== Segment start ==
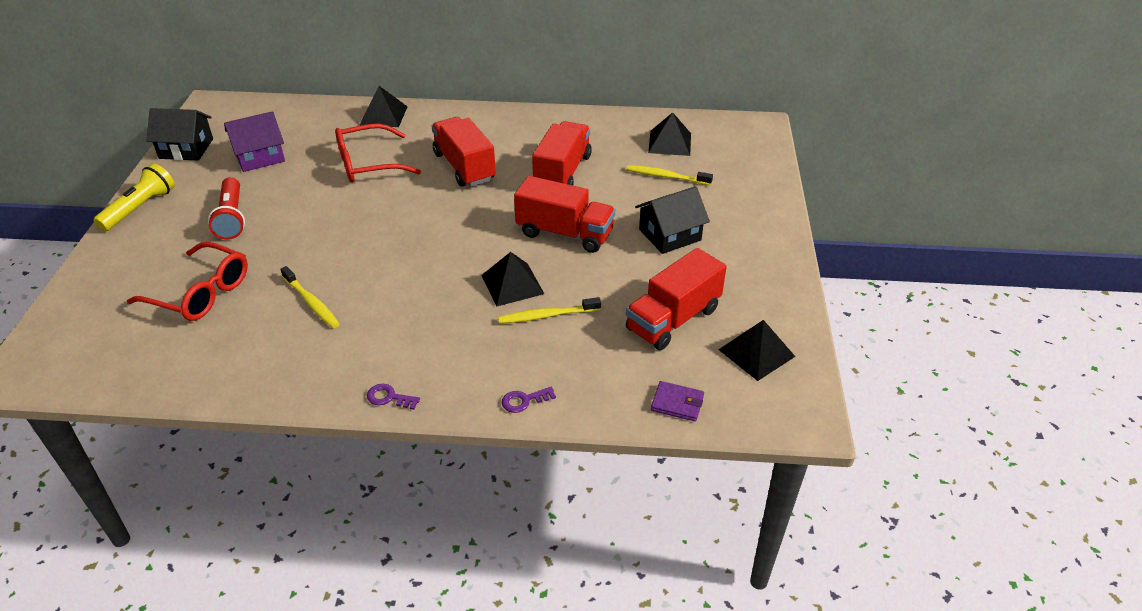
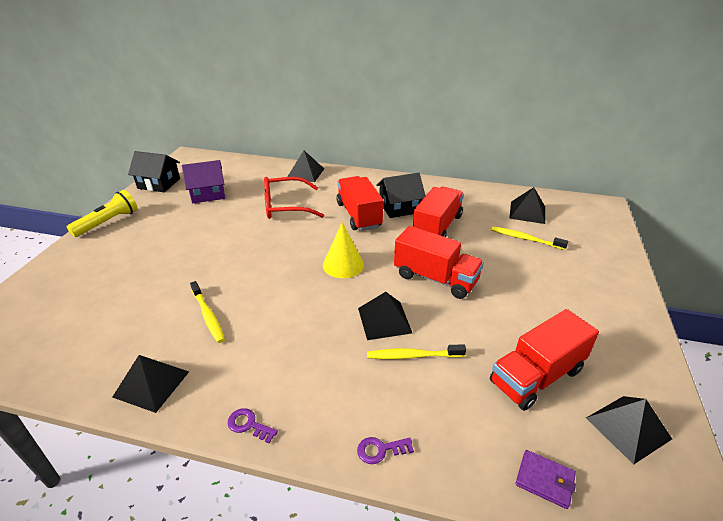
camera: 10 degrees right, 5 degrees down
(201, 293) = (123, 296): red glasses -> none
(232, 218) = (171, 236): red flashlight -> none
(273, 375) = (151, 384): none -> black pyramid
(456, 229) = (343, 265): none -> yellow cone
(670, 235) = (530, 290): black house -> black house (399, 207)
== Segment end ==
== Segment start ==
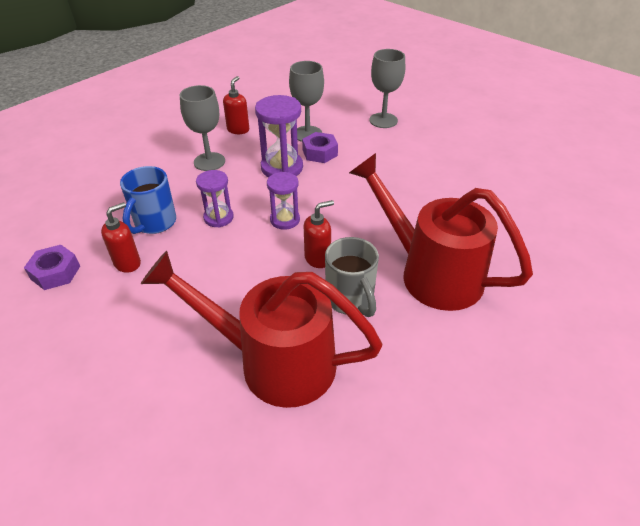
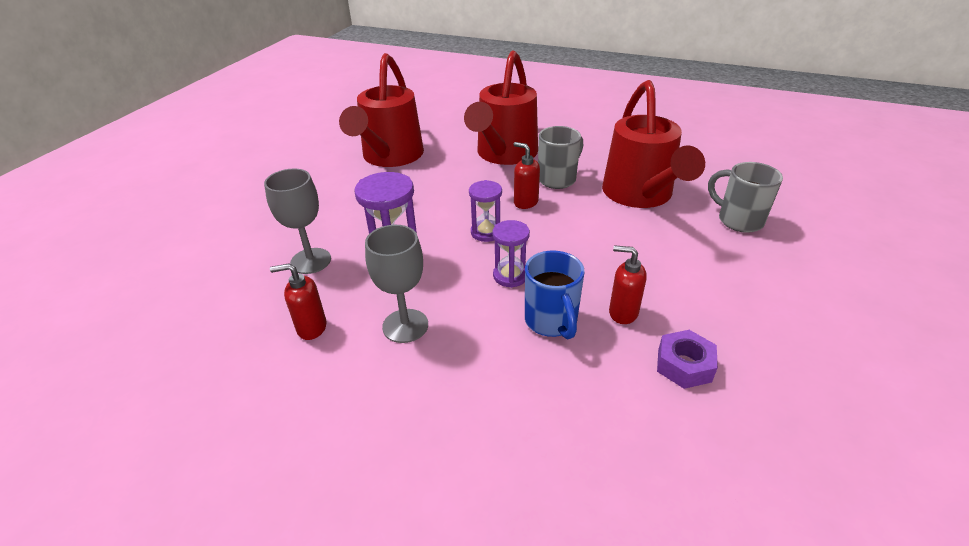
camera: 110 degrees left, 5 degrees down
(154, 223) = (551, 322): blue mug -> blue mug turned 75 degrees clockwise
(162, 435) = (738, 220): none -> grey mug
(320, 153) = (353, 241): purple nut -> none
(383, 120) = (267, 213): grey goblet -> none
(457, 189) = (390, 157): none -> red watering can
== Segment end ==
== Segment start ==
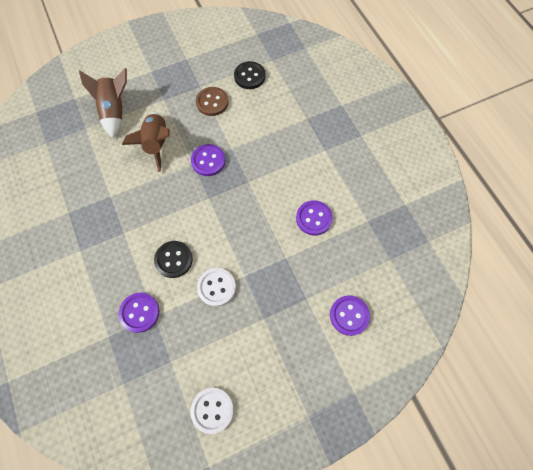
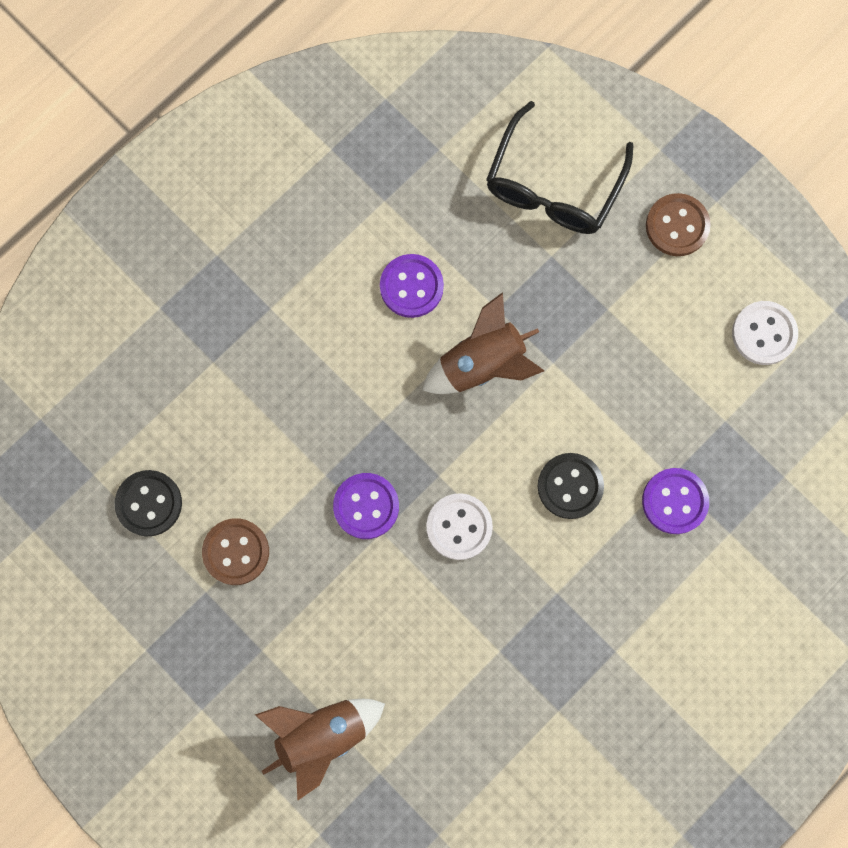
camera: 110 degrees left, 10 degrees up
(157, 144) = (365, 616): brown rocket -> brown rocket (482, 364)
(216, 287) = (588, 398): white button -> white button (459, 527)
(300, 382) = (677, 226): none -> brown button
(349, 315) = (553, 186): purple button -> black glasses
== Segment end ==
[Work to complete]
Read through the entries and copy each line in which "brown" appears.

[Result of this task]
(157, 144) = (365, 616): brown rocket -> brown rocket (482, 364)
(300, 382) = (677, 226): none -> brown button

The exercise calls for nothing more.